Material provided →
=== Begin Enclosure ===

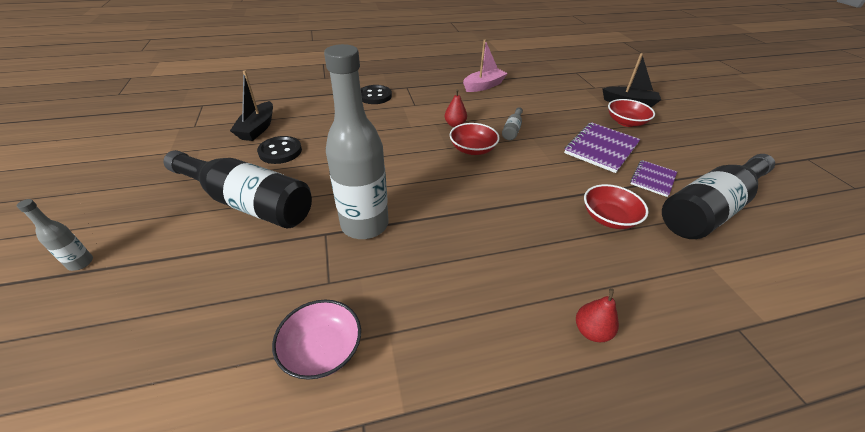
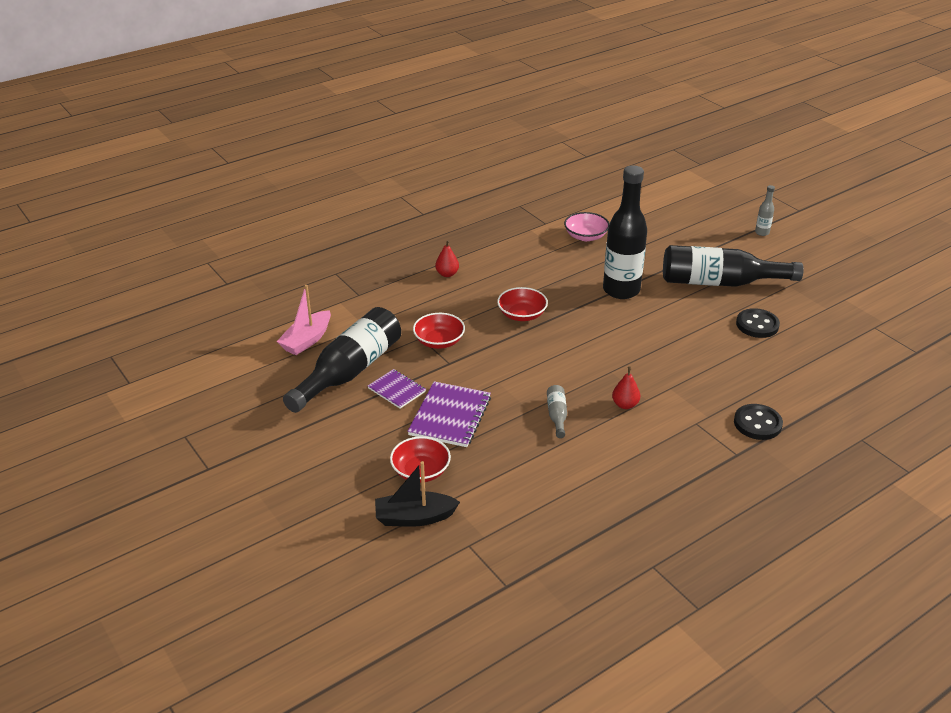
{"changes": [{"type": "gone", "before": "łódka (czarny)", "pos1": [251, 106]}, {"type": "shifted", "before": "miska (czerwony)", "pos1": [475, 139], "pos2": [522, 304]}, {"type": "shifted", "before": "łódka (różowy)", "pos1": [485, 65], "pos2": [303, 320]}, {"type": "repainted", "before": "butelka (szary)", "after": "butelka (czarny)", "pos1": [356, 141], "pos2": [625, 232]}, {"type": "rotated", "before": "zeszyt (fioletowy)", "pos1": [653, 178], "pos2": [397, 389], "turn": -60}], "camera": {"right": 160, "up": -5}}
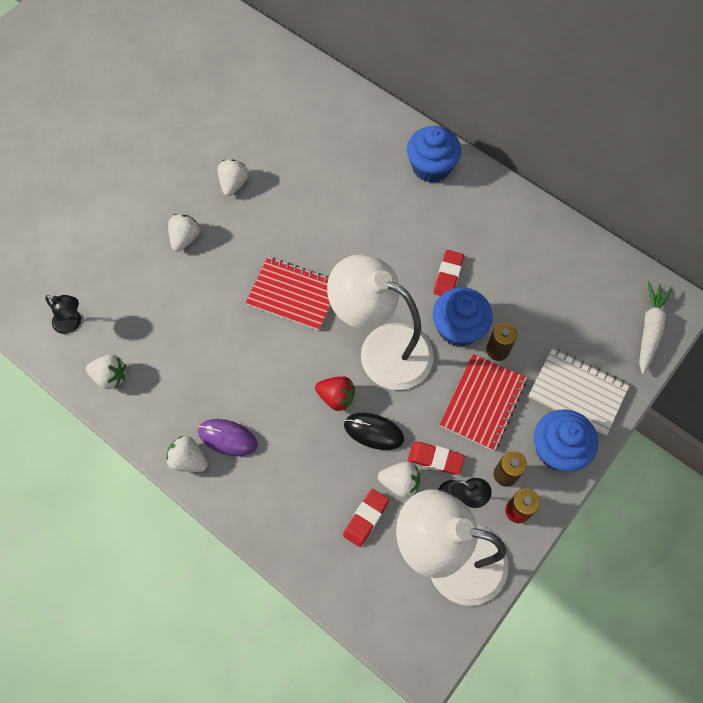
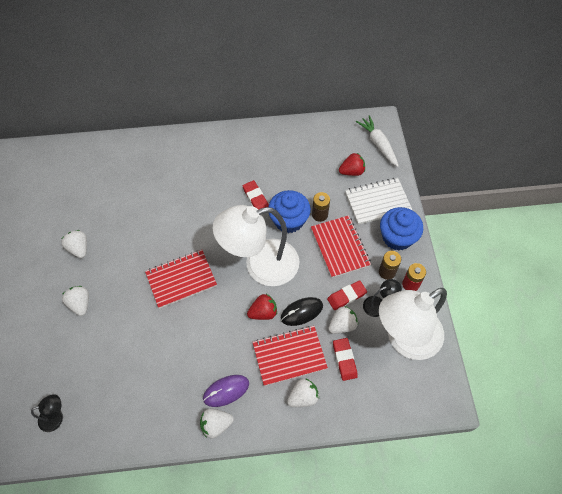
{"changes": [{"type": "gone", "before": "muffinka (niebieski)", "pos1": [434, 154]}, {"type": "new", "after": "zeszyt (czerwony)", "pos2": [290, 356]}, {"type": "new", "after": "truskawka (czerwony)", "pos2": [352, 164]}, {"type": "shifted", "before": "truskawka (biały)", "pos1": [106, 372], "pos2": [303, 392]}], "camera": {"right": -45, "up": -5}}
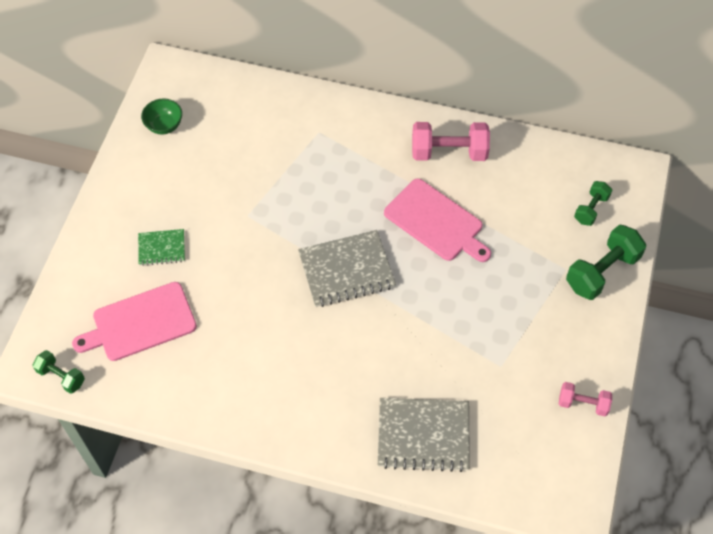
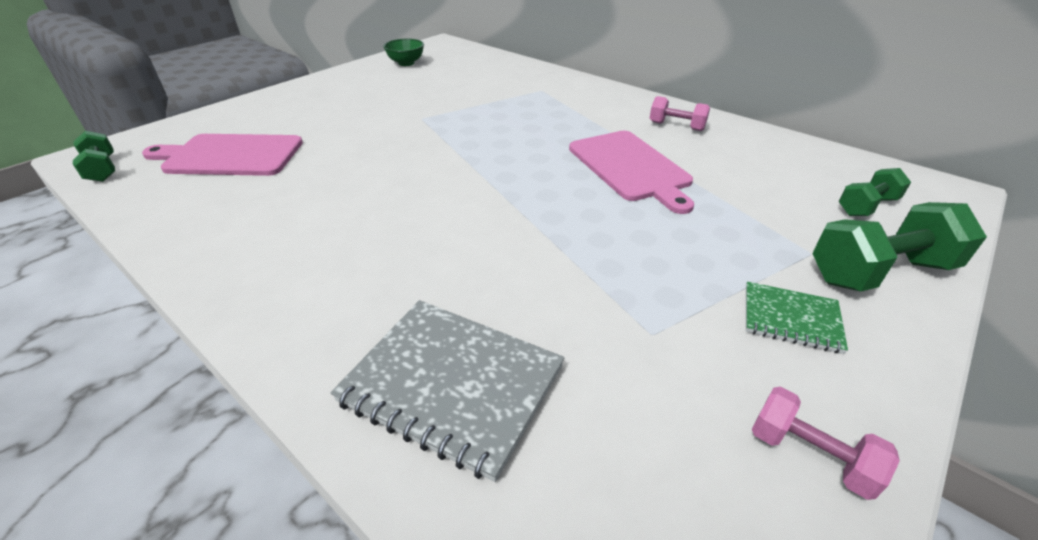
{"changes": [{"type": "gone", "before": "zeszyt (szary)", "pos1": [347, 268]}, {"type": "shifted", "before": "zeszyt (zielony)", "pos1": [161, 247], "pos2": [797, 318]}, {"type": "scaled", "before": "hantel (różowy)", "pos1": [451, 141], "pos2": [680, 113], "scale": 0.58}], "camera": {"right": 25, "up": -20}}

=== End Enclosure ===

Activity → All the lines above must be written out exactly, without a single picture.

Task result →
{"changes": [{"type": "gone", "before": "łódka (czarny)", "pos1": [251, 106]}, {"type": "shifted", "before": "miska (czerwony)", "pos1": [475, 139], "pos2": [522, 304]}, {"type": "shifted", "before": "łódka (różowy)", "pos1": [485, 65], "pos2": [303, 320]}, {"type": "repainted", "before": "butelka (szary)", "after": "butelka (czarny)", "pos1": [356, 141], "pos2": [625, 232]}, {"type": "rotated", "before": "zeszyt (fioletowy)", "pos1": [653, 178], "pos2": [397, 389], "turn": -60}], "camera": {"right": 160, "up": -5}}
{"changes": [{"type": "gone", "before": "muffinka (niebieski)", "pos1": [434, 154]}, {"type": "new", "after": "zeszyt (czerwony)", "pos2": [290, 356]}, {"type": "new", "after": "truskawka (czerwony)", "pos2": [352, 164]}, {"type": "shifted", "before": "truskawka (biały)", "pos1": [106, 372], "pos2": [303, 392]}], "camera": {"right": -45, "up": -5}}
{"changes": [{"type": "gone", "before": "zeszyt (szary)", "pos1": [347, 268]}, {"type": "shifted", "before": "zeszyt (zielony)", "pos1": [161, 247], "pos2": [797, 318]}, {"type": "scaled", "before": "hantel (różowy)", "pos1": [451, 141], "pos2": [680, 113], "scale": 0.58}], "camera": {"right": 25, "up": -20}}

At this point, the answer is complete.